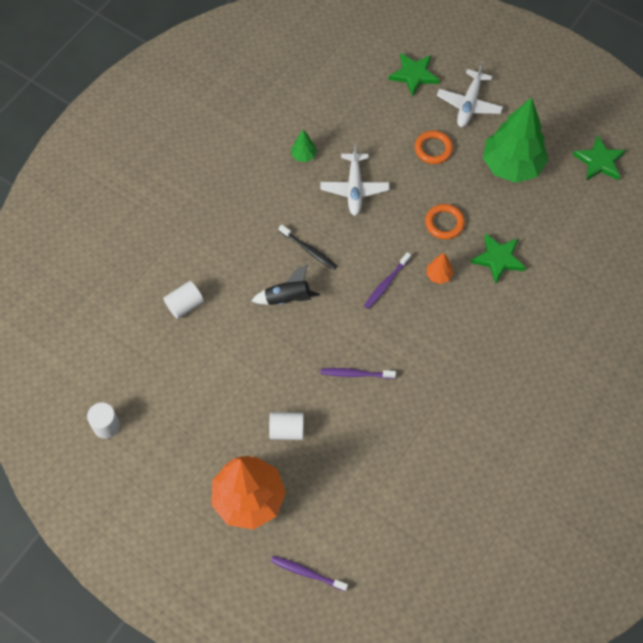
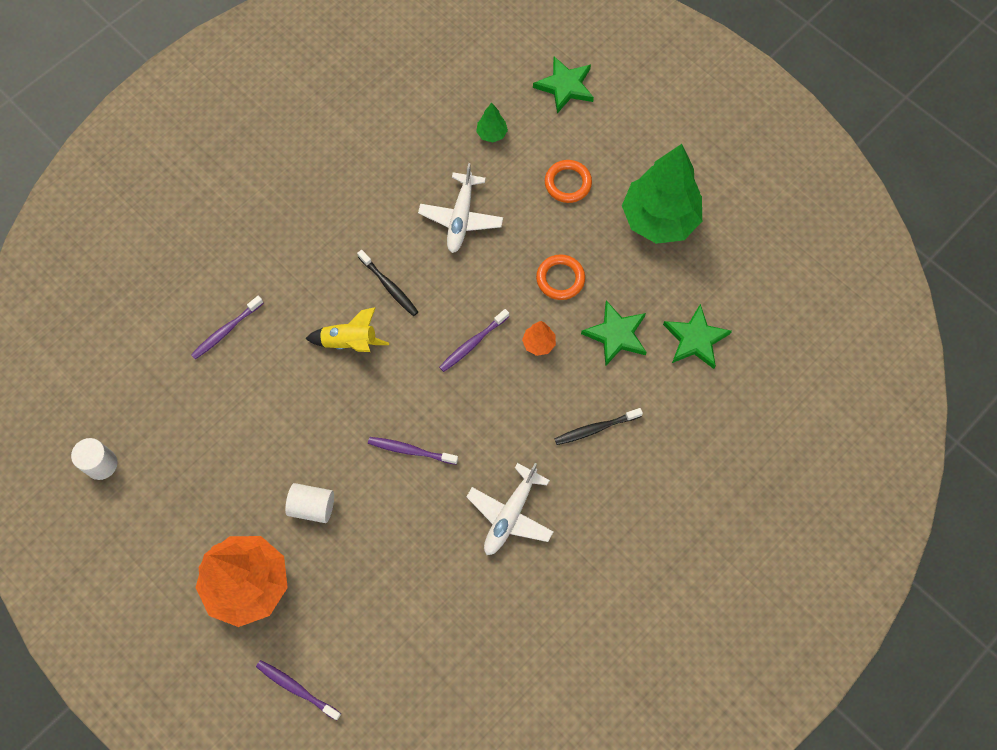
camera: 10 degrees right, 5 degrees up
(185, 305) = (226, 330): white cylinder -> purple toothbrush
(287, 298) = (350, 342): black rocket -> yellow rocket
(304, 155) = (409, 167): green tree -> green tree (492, 134)
(469, 104) = (624, 133): white plane -> white plane (510, 514)
(499, 333) = (596, 428): none -> black toothbrush
(599, 161) = (769, 231): green star -> green star (695, 339)

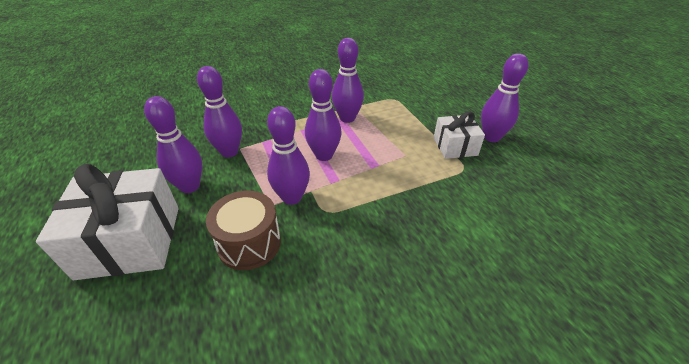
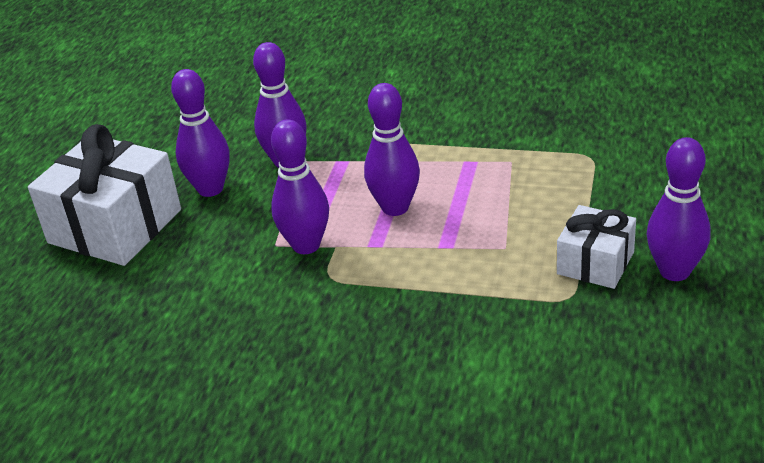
camera: 40 degrees right, 5 degrees down
(249, 243) = (219, 276): brown drum -> none
(347, 118) = (482, 165): purple bowling pin -> none

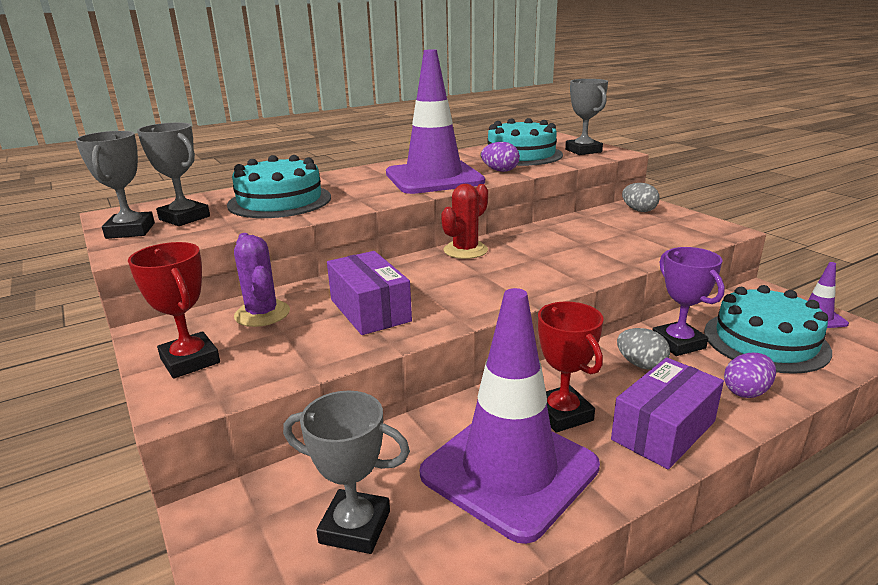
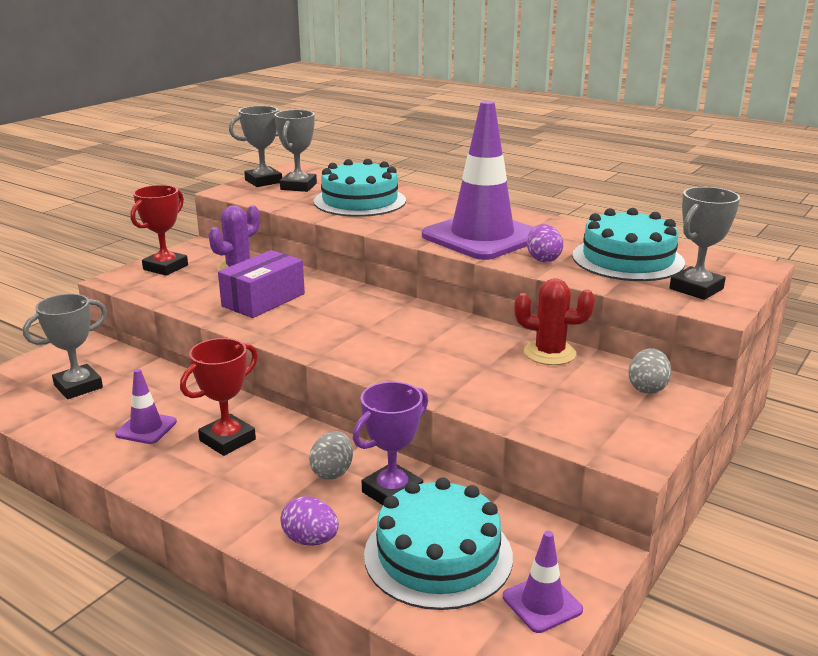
camera: 65 degrees right, 0 degrees up
(355, 527) = (78, 386): grey trophy -> grey trophy turned 60 degrees clockwise
(465, 250) = (415, 311): red cactus -> red cactus (549, 353)
(509, 470) = (146, 428): purple traffic cone -> purple traffic cone, size x0.43
(663, 430) = (221, 493): purple box -> none

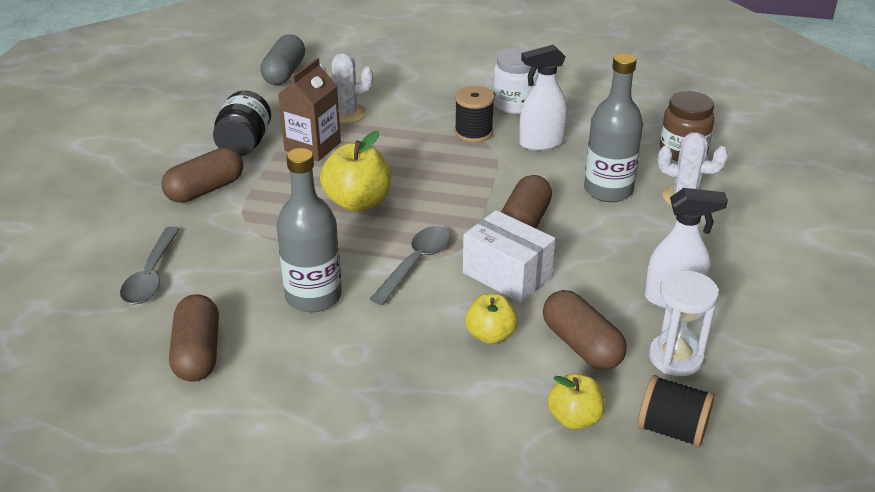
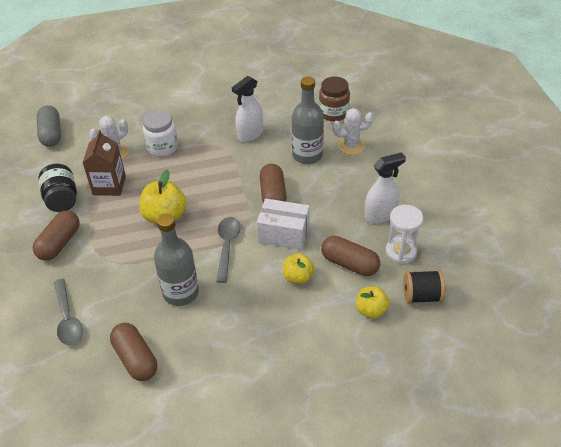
camera: 25 degrees left, 10 degrees up
(473, 132) = (205, 140): black spool -> none
(515, 104) = (217, 111): white jar -> white jar (162, 147)

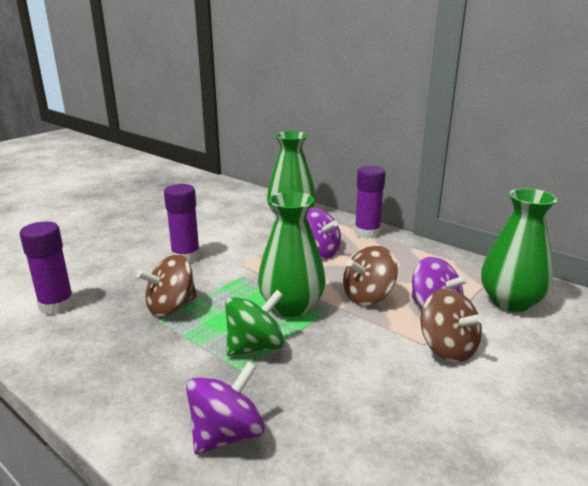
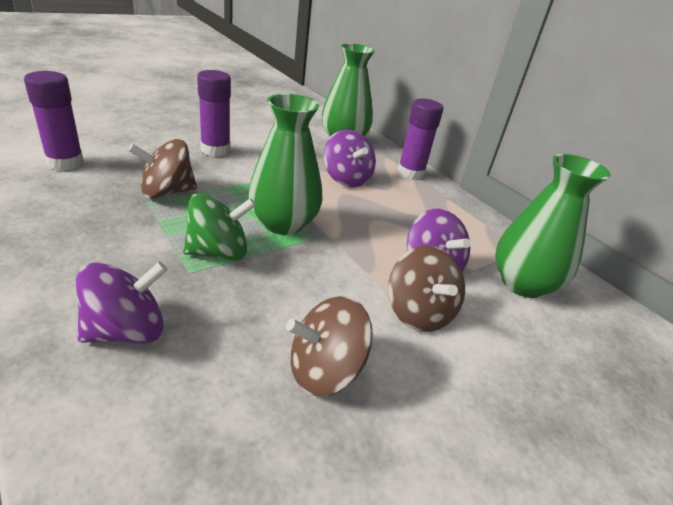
camera: 10 degrees right, 10 degrees up
(368, 296) = (369, 235): brown spinning top -> brown spinning top (325, 371)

• **Try it**
Without any pictures, return the entries exactly as given.

• **Response for this exercise**
camera: 10 degrees right, 5 degrees up
(185, 305) = (226, 330): white cylinder -> purple toothbrush
(287, 298) = (350, 342): black rocket -> yellow rocket
(304, 155) = (409, 167): green tree -> green tree (492, 134)
(469, 104) = (624, 133): white plane -> white plane (510, 514)
(499, 333) = (596, 428): none -> black toothbrush
(599, 161) = (769, 231): green star -> green star (695, 339)

camera: 40 degrees right, 5 degrees down
(249, 243) = (219, 276): brown drum -> none
(347, 118) = (482, 165): purple bowling pin -> none

camera: 65 degrees right, 0 degrees up
(355, 527) = (78, 386): grey trophy -> grey trophy turned 60 degrees clockwise
(465, 250) = (415, 311): red cactus -> red cactus (549, 353)
(509, 470) = (146, 428): purple traffic cone -> purple traffic cone, size x0.43
(663, 430) = (221, 493): purple box -> none

camera: 25 degrees left, 10 degrees up
(473, 132) = (205, 140): black spool -> none
(515, 104) = (217, 111): white jar -> white jar (162, 147)

camera: 10 degrees right, 10 degrees up
(368, 296) = (369, 235): brown spinning top -> brown spinning top (325, 371)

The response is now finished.